- _Short exercise_
Return the following entries verbatim, preserving every line, blank line, and character.

● ● ● ●

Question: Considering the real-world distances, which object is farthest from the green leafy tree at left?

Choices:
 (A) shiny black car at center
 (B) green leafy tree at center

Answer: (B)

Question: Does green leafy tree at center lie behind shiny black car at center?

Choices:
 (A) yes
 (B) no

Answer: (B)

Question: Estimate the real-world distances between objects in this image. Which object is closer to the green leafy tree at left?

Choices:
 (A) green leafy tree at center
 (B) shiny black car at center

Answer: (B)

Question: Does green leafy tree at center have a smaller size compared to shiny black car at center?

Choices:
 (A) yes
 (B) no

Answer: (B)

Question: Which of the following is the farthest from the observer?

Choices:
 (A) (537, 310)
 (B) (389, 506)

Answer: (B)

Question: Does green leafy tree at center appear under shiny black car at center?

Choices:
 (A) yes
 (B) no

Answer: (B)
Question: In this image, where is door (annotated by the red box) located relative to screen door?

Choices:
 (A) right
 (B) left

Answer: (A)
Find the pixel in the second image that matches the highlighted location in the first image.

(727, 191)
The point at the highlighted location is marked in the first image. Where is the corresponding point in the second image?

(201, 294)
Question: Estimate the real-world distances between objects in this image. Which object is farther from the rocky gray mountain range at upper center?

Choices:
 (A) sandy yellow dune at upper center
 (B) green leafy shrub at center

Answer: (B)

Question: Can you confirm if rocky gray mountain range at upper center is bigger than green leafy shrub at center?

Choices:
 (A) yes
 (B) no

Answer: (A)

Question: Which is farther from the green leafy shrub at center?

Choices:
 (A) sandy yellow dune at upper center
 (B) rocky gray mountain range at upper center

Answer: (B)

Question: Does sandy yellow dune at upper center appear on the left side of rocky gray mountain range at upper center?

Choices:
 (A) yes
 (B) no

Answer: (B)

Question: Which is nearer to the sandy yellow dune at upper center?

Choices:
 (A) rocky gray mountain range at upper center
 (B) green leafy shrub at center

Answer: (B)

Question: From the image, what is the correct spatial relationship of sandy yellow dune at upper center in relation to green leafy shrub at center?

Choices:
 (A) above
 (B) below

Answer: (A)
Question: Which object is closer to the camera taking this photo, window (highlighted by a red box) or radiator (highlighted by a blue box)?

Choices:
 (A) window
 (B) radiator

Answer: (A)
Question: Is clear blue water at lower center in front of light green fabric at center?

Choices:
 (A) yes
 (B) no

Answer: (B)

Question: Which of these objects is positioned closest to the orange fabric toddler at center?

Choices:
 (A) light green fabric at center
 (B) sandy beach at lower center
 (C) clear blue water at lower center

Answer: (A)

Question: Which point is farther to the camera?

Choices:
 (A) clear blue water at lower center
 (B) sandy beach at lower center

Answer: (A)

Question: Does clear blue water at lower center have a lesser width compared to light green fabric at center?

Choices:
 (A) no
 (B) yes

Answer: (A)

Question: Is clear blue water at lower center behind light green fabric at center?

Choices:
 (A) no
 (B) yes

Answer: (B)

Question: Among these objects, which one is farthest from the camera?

● ● ● ●

- _Result_
Question: Considering the real-world distances, which object is farthest from the green leafy tree at left?

Choices:
 (A) shiny black car at center
 (B) green leafy tree at center

Answer: (B)

Question: Does green leafy tree at center lie behind shiny black car at center?

Choices:
 (A) yes
 (B) no

Answer: (B)

Question: Estimate the real-world distances between objects in this image. Which object is closer to the green leafy tree at left?

Choices:
 (A) green leafy tree at center
 (B) shiny black car at center

Answer: (B)

Question: Does green leafy tree at center have a smaller size compared to shiny black car at center?

Choices:
 (A) yes
 (B) no

Answer: (B)

Question: Which of the following is the farthest from the observer?

Choices:
 (A) (537, 310)
 (B) (389, 506)

Answer: (B)

Question: Does green leafy tree at center appear under shiny black car at center?

Choices:
 (A) yes
 (B) no

Answer: (B)
Question: In this image, where is door (annotated by the red box) located relative to screen door?

Choices:
 (A) right
 (B) left

Answer: (A)
Find the pixel in the second image that matches the highlighted location in the first image.

(727, 191)
The point at the highlighted location is marked in the first image. Where is the corresponding point in the second image?

(201, 294)
Question: Estimate the real-world distances between objects in this image. Which object is farther from the rocky gray mountain range at upper center?

Choices:
 (A) sandy yellow dune at upper center
 (B) green leafy shrub at center

Answer: (B)

Question: Can you confirm if rocky gray mountain range at upper center is bigger than green leafy shrub at center?

Choices:
 (A) yes
 (B) no

Answer: (A)

Question: Which is farther from the green leafy shrub at center?

Choices:
 (A) sandy yellow dune at upper center
 (B) rocky gray mountain range at upper center

Answer: (B)

Question: Does sandy yellow dune at upper center appear on the left side of rocky gray mountain range at upper center?

Choices:
 (A) yes
 (B) no

Answer: (B)

Question: Which is nearer to the sandy yellow dune at upper center?

Choices:
 (A) rocky gray mountain range at upper center
 (B) green leafy shrub at center

Answer: (B)

Question: From the image, what is the correct spatial relationship of sandy yellow dune at upper center in relation to green leafy shrub at center?

Choices:
 (A) above
 (B) below

Answer: (A)
Question: Which object is closer to the camera taking this photo, window (highlighted by a red box) or radiator (highlighted by a blue box)?

Choices:
 (A) window
 (B) radiator

Answer: (A)
Question: Is clear blue water at lower center in front of light green fabric at center?

Choices:
 (A) yes
 (B) no

Answer: (B)

Question: Which of these objects is positioned closest to the orange fabric toddler at center?

Choices:
 (A) light green fabric at center
 (B) sandy beach at lower center
 (C) clear blue water at lower center

Answer: (A)

Question: Which point is farther to the camera?

Choices:
 (A) clear blue water at lower center
 (B) sandy beach at lower center

Answer: (A)

Question: Does clear blue water at lower center have a lesser width compared to light green fabric at center?

Choices:
 (A) no
 (B) yes

Answer: (A)

Question: Is clear blue water at lower center behind light green fabric at center?

Choices:
 (A) no
 (B) yes

Answer: (B)

Question: Among these objects, which one is farthest from the camera?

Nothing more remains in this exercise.